YOUR INSTRUCTIONS: In the entries below, count the lines that include the word "door" and reply with the number alone.

PROVIDED ENTRIES:
☆ ☆ ☆ ☆ ☆

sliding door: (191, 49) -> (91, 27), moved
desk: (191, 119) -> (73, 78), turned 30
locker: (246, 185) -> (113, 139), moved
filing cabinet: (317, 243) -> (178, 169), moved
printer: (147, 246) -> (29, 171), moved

☆ ☆ ☆ ☆ ☆

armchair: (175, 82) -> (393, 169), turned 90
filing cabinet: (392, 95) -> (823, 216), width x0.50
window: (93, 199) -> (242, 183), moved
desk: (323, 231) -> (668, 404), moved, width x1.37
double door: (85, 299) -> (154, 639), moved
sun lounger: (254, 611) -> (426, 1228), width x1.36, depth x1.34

☆ ☆ ☆ ☆ ☆

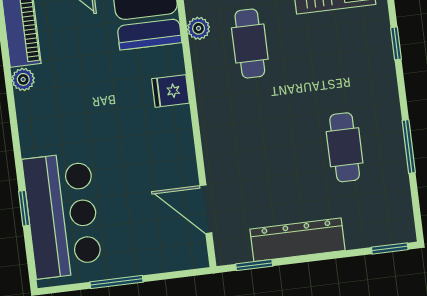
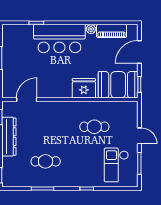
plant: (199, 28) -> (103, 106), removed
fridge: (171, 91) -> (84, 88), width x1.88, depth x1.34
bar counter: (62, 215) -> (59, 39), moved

☆ ☆ ☆ ☆ ☆

EXERCISE ANSWER: 2